- SOURCE MATERIAL:
· · · · ·

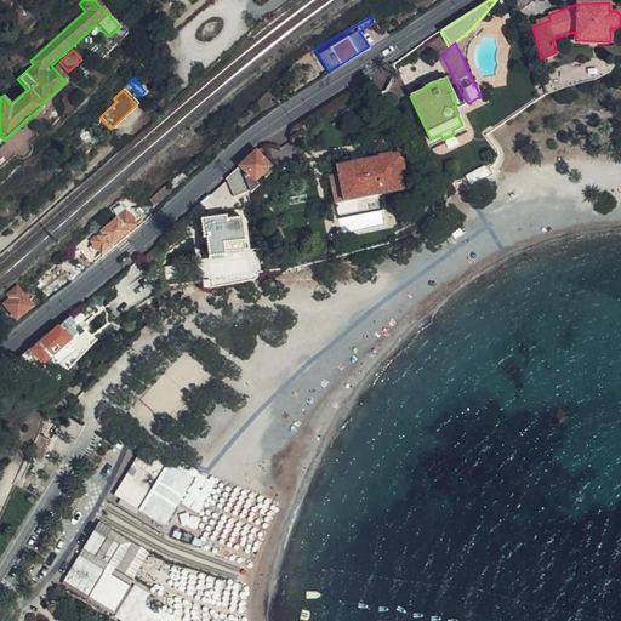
[(296,135),(306,129),(306,127),(302,120),(295,125),(296,135)]
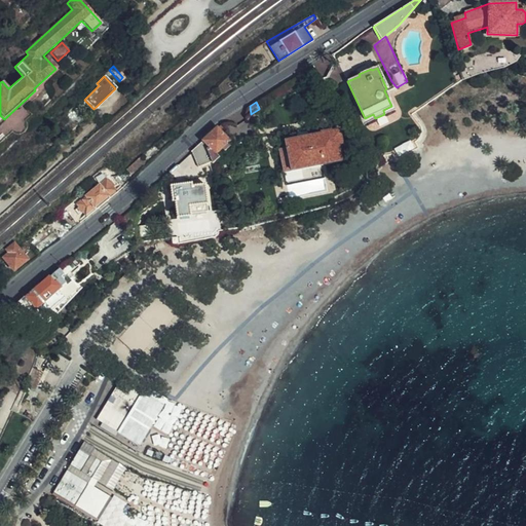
[(211,162),(212,163),(219,157),(216,153),(228,141),(222,134),(227,129),(222,123),(202,142),(211,162)]
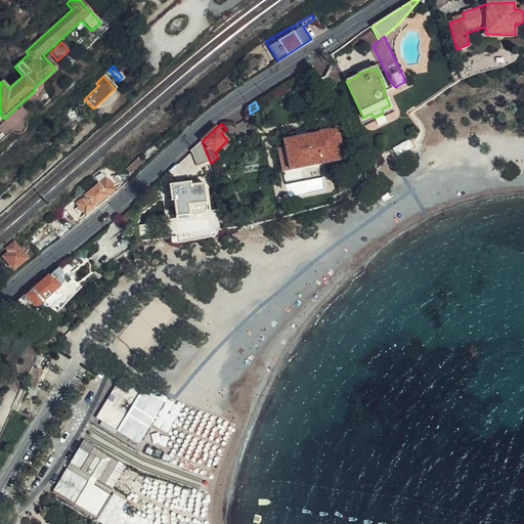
[(339,143),(337,130),(329,131),(329,130),(319,132),(319,133),(284,140),(285,147),(276,148),(284,180),(322,173),(320,165),(339,161),(336,144),(339,143)]
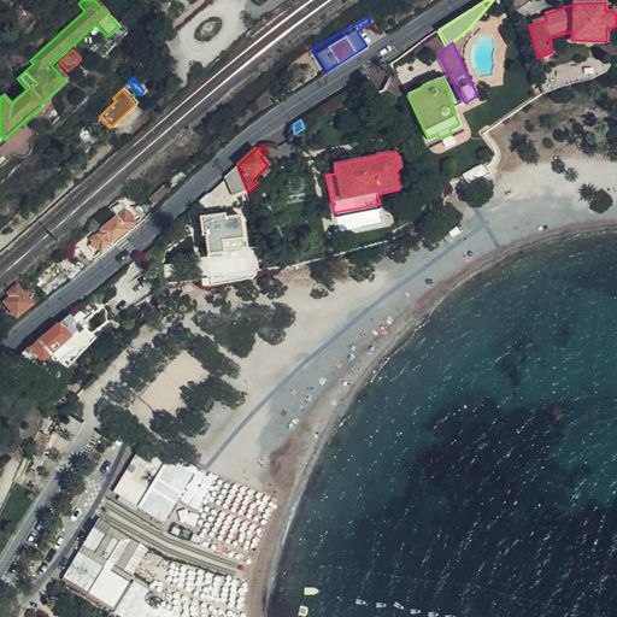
[(486,164),(462,177),(465,184),(489,171),(486,164)]
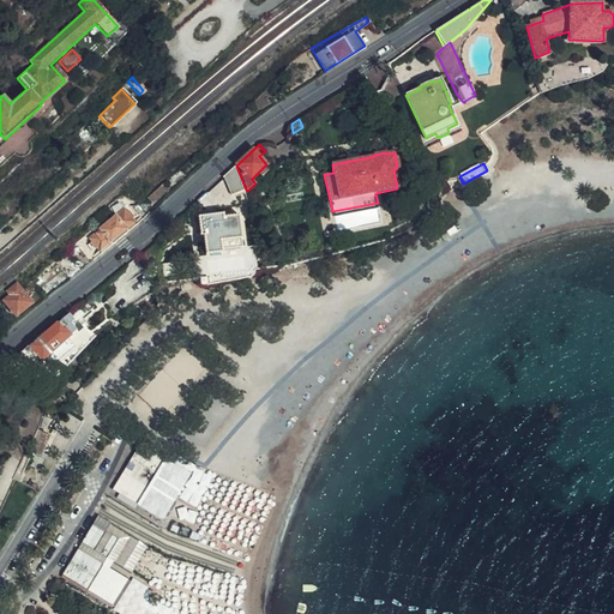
[(222,178),(232,197),(246,190),(236,166),(222,178)]
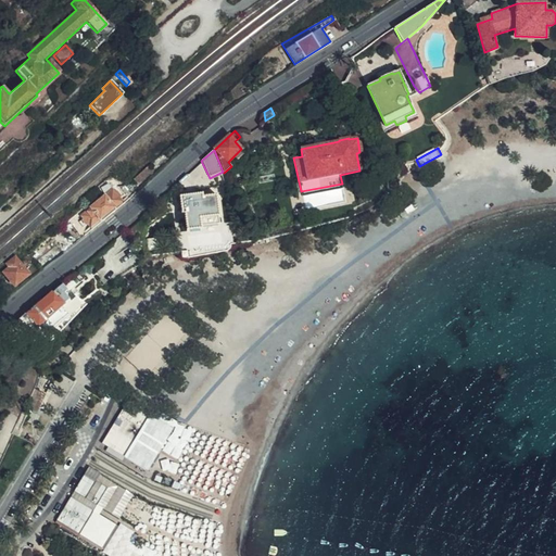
[(397,165),(388,177),(394,186),(404,174),(397,165)]
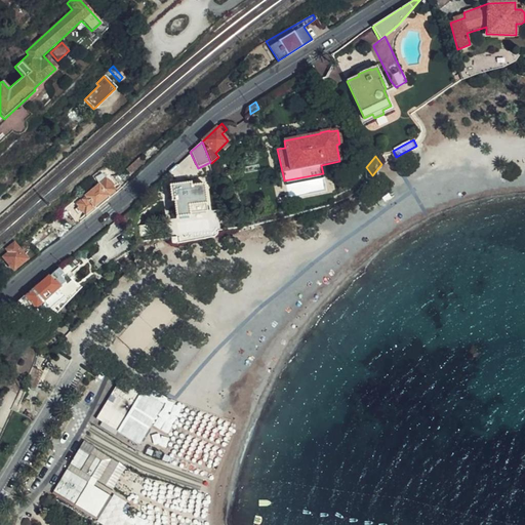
[(93,207),(96,210),(96,209),(106,202),(116,192),(111,187),(116,183),(109,175),(96,186),(94,184),(74,201),(84,214),(93,207)]
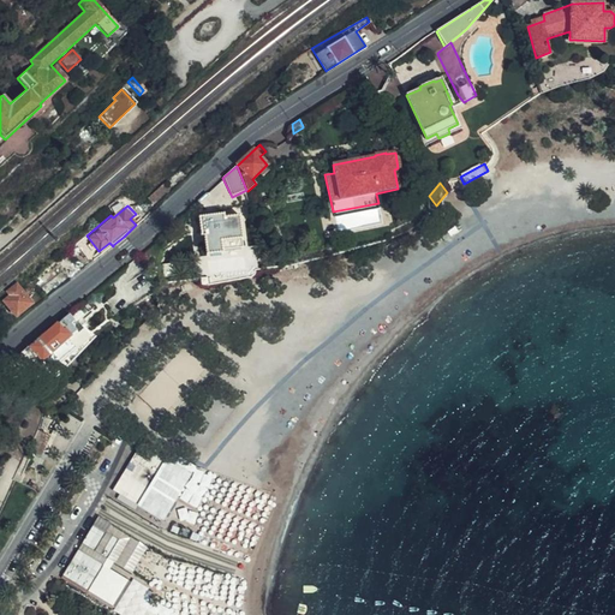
[(224,218),(224,214),(199,218),(202,236),(204,236),(207,255),(222,252),(221,250),(242,246),(240,239),(242,239),(238,216),(224,218)]
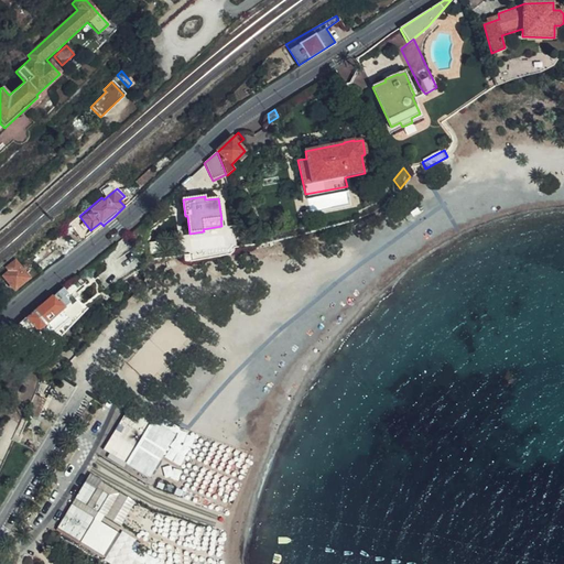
[(140,250),(141,245),(147,231),(141,224),(128,235),(140,250)]
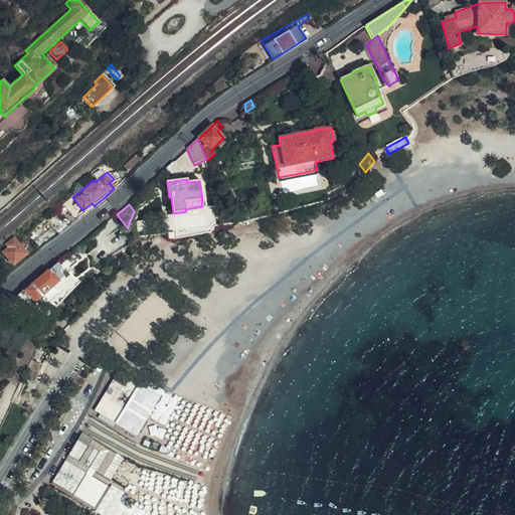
[(24,247),(30,241),(26,236),(19,241),(24,247)]
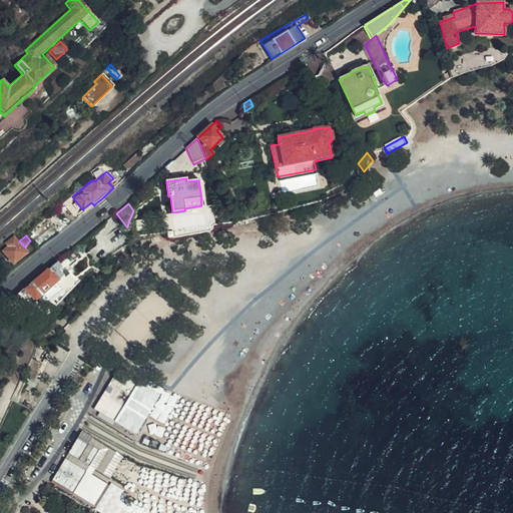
[(1,252),(3,253),(13,265),(25,253),(12,237),(5,244),(8,246),(1,252)]
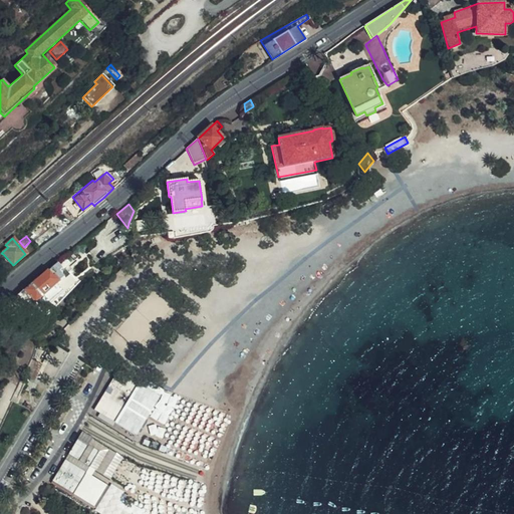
[(26,302),(27,302),(32,295),(79,260),(71,250),(7,304),(14,312),(17,309),(23,315),(31,308),(26,302)]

· · · · ·

- AIM OF THE TASK:
The data above must be given again in full and unaltered, minus its images.

- SOLUTION TO THE EXERCISE:
[(296,135),(306,129),(306,127),(302,120),(295,125),(296,135)]
[(211,162),(212,163),(219,157),(216,153),(228,141),(222,134),(227,129),(222,123),(202,142),(211,162)]
[(339,143),(337,130),(329,131),(329,130),(319,132),(319,133),(284,140),(285,147),(276,148),(284,180),(322,173),(320,165),(339,161),(336,144),(339,143)]
[(486,164),(462,177),(465,184),(489,171),(486,164)]
[(222,178),(232,197),(246,190),(236,166),(222,178)]
[(397,165),(388,177),(394,186),(404,174),(397,165)]
[(93,207),(96,210),(96,209),(106,202),(116,192),(111,187),(116,183),(109,175),(96,186),(94,184),(74,201),(84,214),(93,207)]
[(224,218),(224,214),(199,218),(202,236),(204,236),(207,255),(222,252),(221,250),(242,246),(240,239),(242,239),(238,216),(224,218)]
[(140,250),(141,245),(147,231),(141,224),(128,235),(140,250)]
[(24,247),(30,241),(26,236),(19,241),(24,247)]
[(1,252),(3,253),(13,265),(25,253),(12,237),(5,244),(8,246),(1,252)]
[(26,302),(27,302),(32,295),(79,260),(71,250),(7,304),(14,312),(17,309),(23,315),(31,308),(26,302)]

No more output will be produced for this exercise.